* WHAT TO WORK ON *
Below are the entries. Set down exactly the line containing "158 to 296 348" and each line after it.

◇ ◇ ◇ ◇

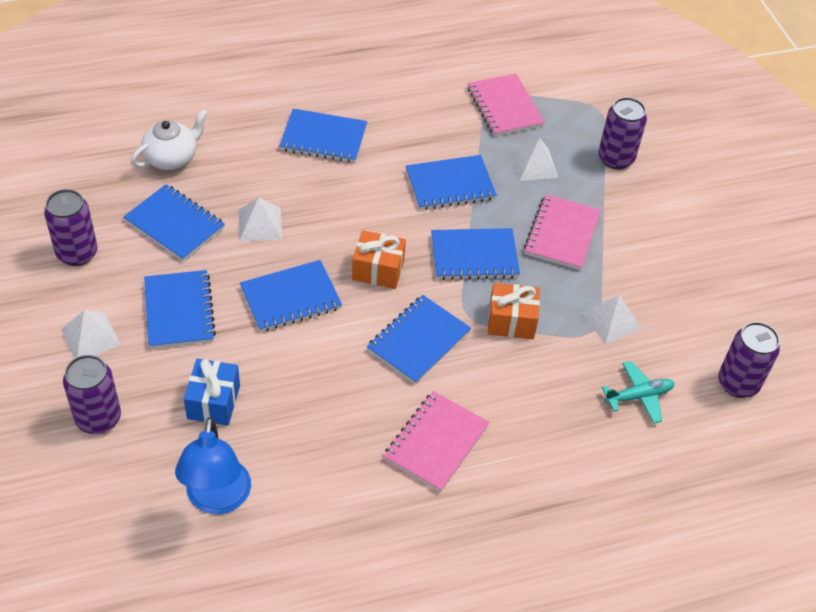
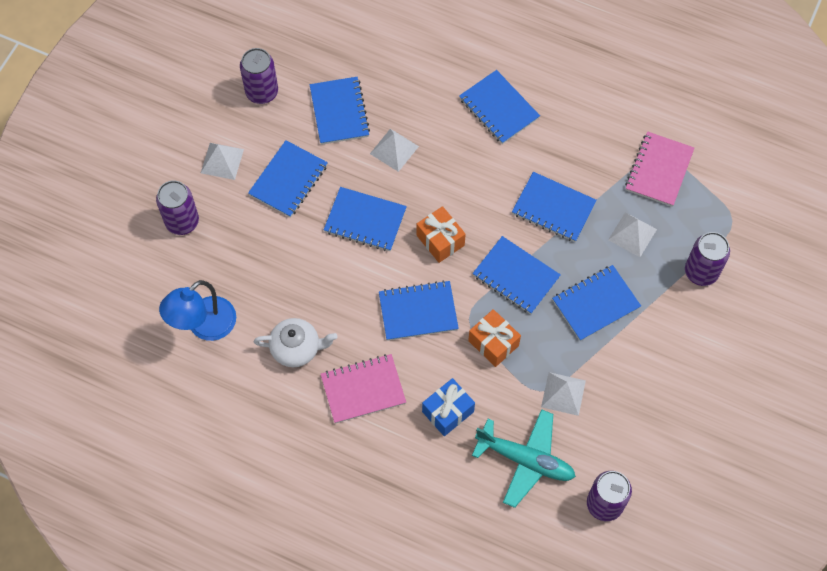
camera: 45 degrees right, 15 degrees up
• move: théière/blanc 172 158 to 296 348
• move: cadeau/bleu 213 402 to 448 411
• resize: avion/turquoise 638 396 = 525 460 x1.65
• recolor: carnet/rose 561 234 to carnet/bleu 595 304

◇ ◇ ◇ ◇

* SOLUTION BELOW *
• move: théière/blanc 172 158 to 296 348
• move: cadeau/bleu 213 402 to 448 411
• resize: avion/turquoise 638 396 = 525 460 x1.65
• recolor: carnet/rose 561 234 to carnet/bleu 595 304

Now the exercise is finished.